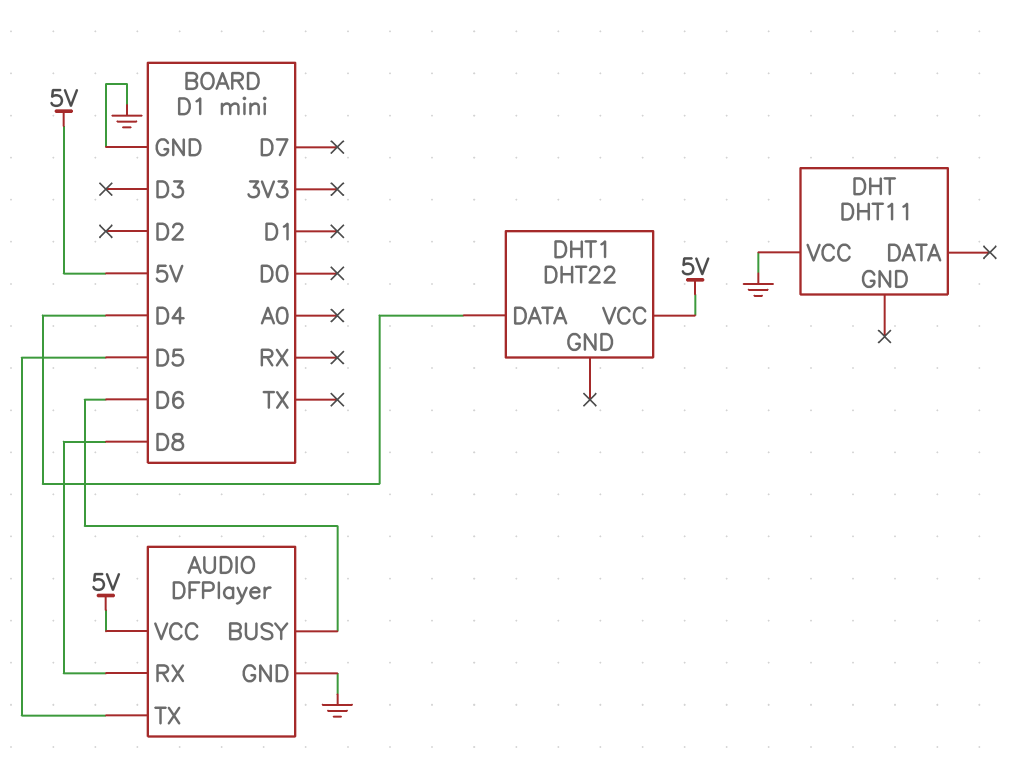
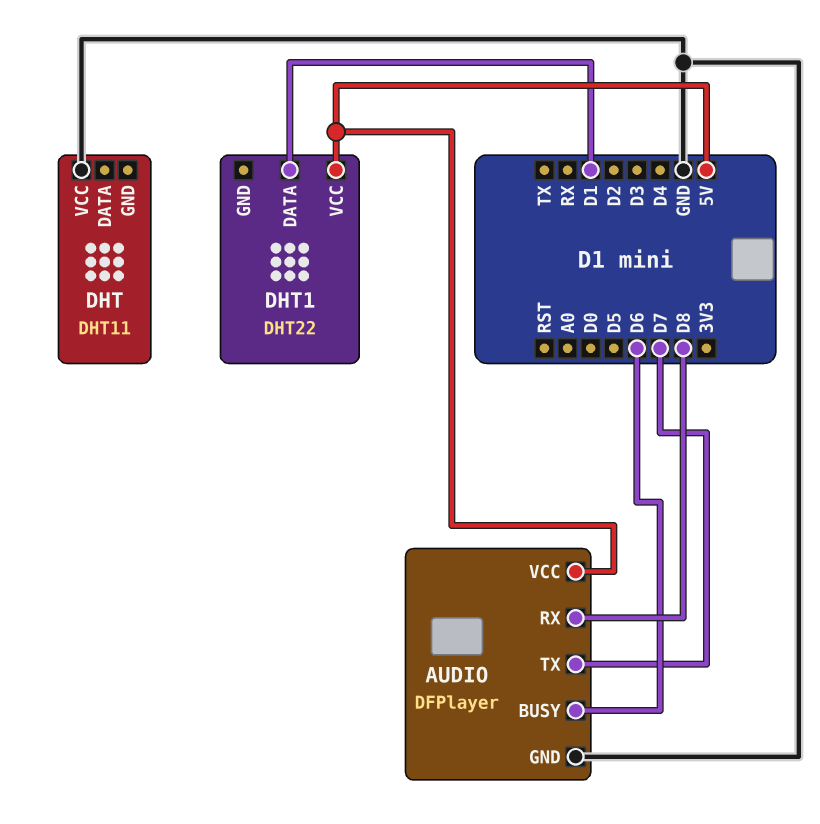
AUDIO pin TX: D5 -> D7
DHT1 pin DATA: D4 -> D1

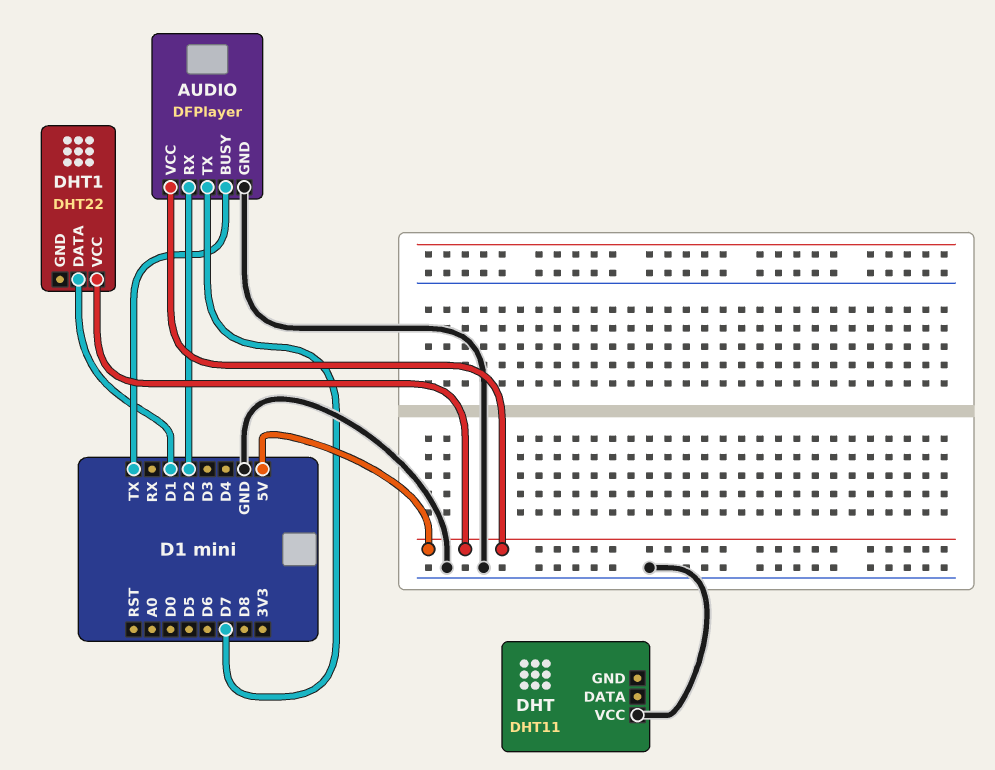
AUDIO pin BUSY: D6 -> TX
AUDIO pin RX: D8 -> D2

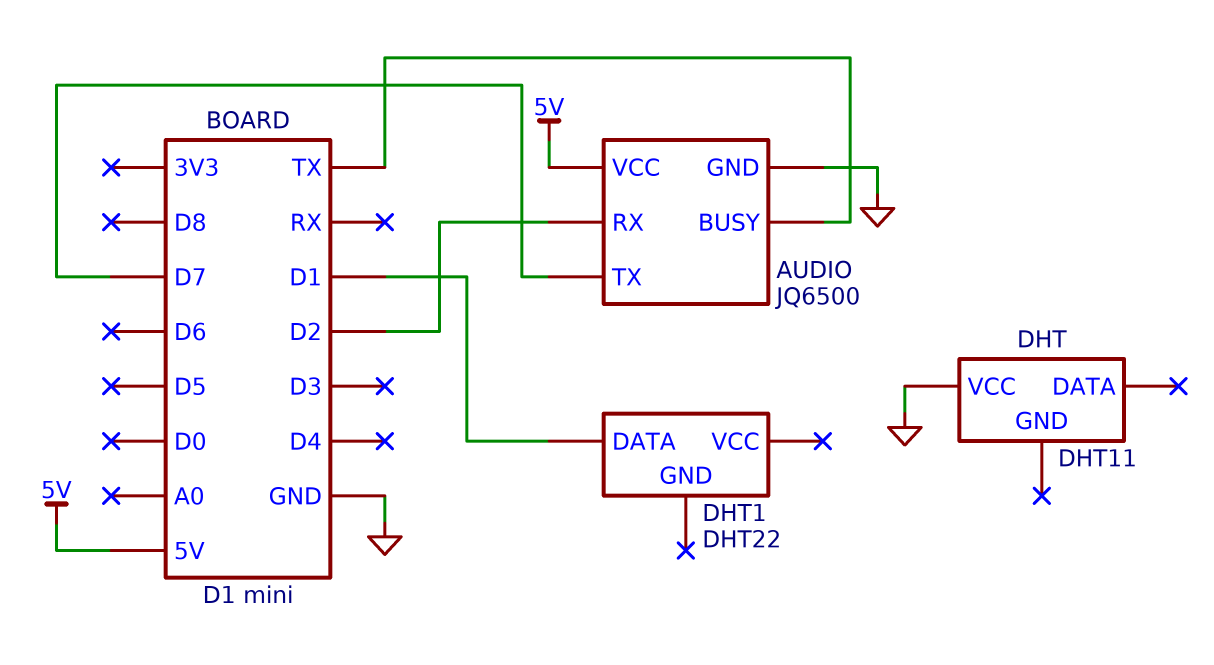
AUDIO: DFPlayer -> JQ6500
DHT1 pin VCC: 5V -> none

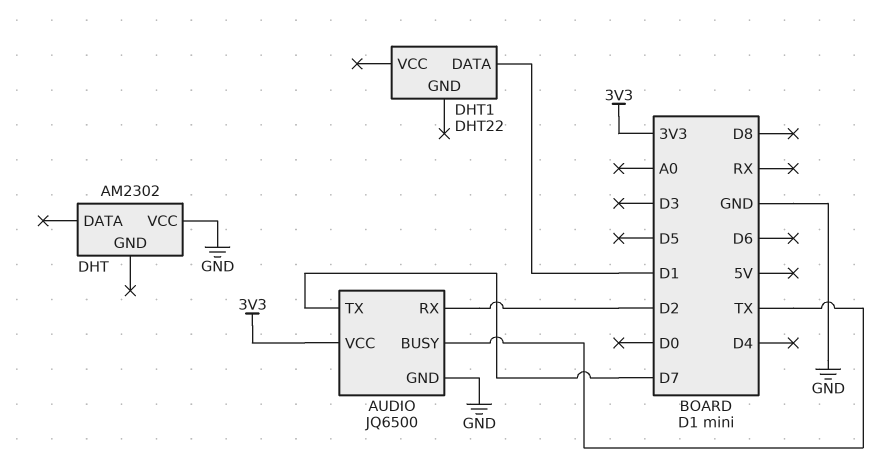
AUDIO pin VCC: 5V -> 3V3
DHT: DHT11 -> AM2302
# # # # # # #
Task to complete: Set down the whole listing exactly as given, except for the pictures.

Task response:
AUDIO pin TX: D5 -> D7
DHT1 pin DATA: D4 -> D1

AUDIO pin BUSY: D6 -> TX
AUDIO pin RX: D8 -> D2

AUDIO: DFPlayer -> JQ6500
DHT1 pin VCC: 5V -> none

AUDIO pin VCC: 5V -> 3V3
DHT: DHT11 -> AM2302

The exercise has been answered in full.